* [TASK]: Only one stretch of the data is wanted: the line containing "(276, 379) = (508, 254): red", the line containing "(428, 145) = (314, 272): none", and every line between them, copied exactly.

[Scene edit records]
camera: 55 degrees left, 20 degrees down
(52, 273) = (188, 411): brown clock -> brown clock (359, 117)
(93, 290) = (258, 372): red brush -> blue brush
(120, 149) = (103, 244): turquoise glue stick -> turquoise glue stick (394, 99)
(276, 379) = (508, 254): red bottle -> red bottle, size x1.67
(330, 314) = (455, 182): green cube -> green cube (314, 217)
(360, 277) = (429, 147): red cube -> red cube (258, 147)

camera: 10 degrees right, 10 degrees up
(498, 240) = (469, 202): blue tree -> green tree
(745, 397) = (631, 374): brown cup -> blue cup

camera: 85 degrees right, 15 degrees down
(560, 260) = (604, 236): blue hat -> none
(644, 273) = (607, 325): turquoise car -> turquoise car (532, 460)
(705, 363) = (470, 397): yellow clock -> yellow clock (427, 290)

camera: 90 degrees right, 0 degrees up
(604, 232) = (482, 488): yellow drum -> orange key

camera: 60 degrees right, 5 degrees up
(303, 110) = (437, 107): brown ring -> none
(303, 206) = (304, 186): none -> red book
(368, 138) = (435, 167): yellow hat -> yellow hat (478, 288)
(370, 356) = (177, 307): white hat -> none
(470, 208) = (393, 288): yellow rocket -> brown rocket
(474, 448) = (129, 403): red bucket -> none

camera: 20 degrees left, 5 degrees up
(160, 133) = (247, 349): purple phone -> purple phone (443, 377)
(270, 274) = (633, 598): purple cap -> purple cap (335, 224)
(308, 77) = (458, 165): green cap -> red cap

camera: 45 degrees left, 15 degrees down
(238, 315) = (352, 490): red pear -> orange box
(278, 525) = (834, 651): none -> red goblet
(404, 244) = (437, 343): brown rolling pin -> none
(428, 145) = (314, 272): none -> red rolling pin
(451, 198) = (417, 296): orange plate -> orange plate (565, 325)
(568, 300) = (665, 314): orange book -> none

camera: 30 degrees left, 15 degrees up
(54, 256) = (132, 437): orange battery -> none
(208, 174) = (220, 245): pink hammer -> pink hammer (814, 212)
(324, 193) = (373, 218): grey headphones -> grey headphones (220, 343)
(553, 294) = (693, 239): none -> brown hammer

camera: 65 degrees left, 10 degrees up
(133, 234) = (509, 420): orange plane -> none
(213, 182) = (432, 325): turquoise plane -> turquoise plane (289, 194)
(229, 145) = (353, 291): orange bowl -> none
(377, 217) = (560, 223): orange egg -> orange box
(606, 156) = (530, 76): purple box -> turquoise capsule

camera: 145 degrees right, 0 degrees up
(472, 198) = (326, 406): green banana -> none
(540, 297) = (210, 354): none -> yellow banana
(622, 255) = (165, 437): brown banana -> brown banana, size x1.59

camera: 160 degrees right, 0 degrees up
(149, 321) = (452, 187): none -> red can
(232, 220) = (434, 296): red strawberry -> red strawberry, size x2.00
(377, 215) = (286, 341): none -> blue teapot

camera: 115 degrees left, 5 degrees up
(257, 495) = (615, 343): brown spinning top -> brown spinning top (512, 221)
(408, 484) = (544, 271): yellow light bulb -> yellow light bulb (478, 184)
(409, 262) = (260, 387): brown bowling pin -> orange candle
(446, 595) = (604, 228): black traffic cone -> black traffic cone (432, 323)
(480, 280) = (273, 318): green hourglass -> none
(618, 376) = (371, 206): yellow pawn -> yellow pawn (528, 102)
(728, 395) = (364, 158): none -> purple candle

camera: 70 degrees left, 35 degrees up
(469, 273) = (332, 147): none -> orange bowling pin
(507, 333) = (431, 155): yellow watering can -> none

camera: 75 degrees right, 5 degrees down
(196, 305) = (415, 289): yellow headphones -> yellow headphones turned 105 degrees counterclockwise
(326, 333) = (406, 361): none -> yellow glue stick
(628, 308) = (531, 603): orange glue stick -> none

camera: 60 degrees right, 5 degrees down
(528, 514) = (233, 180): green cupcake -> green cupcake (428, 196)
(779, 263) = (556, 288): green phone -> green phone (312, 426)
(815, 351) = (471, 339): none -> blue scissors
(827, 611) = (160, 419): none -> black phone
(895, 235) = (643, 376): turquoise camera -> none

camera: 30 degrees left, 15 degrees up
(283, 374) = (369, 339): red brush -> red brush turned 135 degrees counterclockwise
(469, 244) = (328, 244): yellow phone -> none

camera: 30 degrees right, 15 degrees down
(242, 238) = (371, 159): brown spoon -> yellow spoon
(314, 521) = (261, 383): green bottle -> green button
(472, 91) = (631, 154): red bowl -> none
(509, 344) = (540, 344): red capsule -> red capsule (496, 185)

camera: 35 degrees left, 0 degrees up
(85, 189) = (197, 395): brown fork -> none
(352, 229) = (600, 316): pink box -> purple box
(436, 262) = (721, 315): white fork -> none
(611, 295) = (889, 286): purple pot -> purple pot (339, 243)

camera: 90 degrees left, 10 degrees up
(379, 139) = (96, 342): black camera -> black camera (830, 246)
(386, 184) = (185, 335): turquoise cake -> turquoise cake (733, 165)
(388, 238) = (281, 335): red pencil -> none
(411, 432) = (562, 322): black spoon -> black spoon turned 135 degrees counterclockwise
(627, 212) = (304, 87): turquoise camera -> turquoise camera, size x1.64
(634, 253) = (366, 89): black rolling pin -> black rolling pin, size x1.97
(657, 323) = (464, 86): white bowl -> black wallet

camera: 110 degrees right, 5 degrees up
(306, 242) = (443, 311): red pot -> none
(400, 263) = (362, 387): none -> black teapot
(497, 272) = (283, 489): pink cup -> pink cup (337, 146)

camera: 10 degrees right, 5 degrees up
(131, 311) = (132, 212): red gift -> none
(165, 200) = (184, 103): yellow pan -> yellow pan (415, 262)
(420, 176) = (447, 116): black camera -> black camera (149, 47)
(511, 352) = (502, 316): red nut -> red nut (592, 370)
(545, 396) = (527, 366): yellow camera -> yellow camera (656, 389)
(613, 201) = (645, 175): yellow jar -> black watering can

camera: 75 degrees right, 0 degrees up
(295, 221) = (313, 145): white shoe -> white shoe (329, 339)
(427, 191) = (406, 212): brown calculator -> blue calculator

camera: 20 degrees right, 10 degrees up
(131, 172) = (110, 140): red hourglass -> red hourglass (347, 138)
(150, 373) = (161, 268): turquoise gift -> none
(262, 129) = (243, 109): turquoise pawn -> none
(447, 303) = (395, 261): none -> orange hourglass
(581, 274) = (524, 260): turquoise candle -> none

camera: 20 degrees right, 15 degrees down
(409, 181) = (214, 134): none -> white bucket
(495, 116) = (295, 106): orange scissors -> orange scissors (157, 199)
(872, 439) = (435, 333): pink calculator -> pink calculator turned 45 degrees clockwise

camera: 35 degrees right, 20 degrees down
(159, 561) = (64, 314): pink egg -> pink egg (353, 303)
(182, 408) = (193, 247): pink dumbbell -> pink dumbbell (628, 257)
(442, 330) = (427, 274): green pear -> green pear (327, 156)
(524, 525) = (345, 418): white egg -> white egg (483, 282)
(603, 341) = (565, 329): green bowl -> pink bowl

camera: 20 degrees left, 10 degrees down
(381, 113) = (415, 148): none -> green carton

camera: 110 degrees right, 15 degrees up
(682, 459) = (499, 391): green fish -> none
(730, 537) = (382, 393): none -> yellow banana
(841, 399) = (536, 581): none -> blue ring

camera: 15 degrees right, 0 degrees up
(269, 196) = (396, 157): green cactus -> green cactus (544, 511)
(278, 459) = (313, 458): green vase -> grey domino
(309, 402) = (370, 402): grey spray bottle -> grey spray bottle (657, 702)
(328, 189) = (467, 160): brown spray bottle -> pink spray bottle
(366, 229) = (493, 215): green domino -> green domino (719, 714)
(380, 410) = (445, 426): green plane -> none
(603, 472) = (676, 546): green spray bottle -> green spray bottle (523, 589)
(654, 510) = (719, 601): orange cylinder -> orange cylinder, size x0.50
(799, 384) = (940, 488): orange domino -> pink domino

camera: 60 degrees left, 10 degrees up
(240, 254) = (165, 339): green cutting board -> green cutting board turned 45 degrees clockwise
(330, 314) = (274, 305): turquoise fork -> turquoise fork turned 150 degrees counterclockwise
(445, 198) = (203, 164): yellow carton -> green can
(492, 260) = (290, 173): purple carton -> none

* [EXERCISE RESPONSE]:
(276, 379) = (508, 254): red bottle -> red bottle, size x1.67
(330, 314) = (455, 182): green cube -> green cube (314, 217)
(360, 277) = (429, 147): red cube -> red cube (258, 147)

camera: 10 degrees right, 10 degrees up
(498, 240) = (469, 202): blue tree -> green tree
(745, 397) = (631, 374): brown cup -> blue cup

camera: 85 degrees right, 15 degrees down
(560, 260) = (604, 236): blue hat -> none
(644, 273) = (607, 325): turquoise car -> turquoise car (532, 460)
(705, 363) = (470, 397): yellow clock -> yellow clock (427, 290)

camera: 90 degrees right, 0 degrees up
(604, 232) = (482, 488): yellow drum -> orange key

camera: 60 degrees right, 5 degrees up
(303, 110) = (437, 107): brown ring -> none
(303, 206) = (304, 186): none -> red book
(368, 138) = (435, 167): yellow hat -> yellow hat (478, 288)
(370, 356) = (177, 307): white hat -> none
(470, 208) = (393, 288): yellow rocket -> brown rocket
(474, 448) = (129, 403): red bucket -> none

camera: 20 degrees left, 5 degrees up
(160, 133) = (247, 349): purple phone -> purple phone (443, 377)
(270, 274) = (633, 598): purple cap -> purple cap (335, 224)
(308, 77) = (458, 165): green cap -> red cap

camera: 45 degrees left, 15 degrees down
(238, 315) = (352, 490): red pear -> orange box
(278, 525) = (834, 651): none -> red goblet
(404, 244) = (437, 343): brown rolling pin -> none
(428, 145) = (314, 272): none -> red rolling pin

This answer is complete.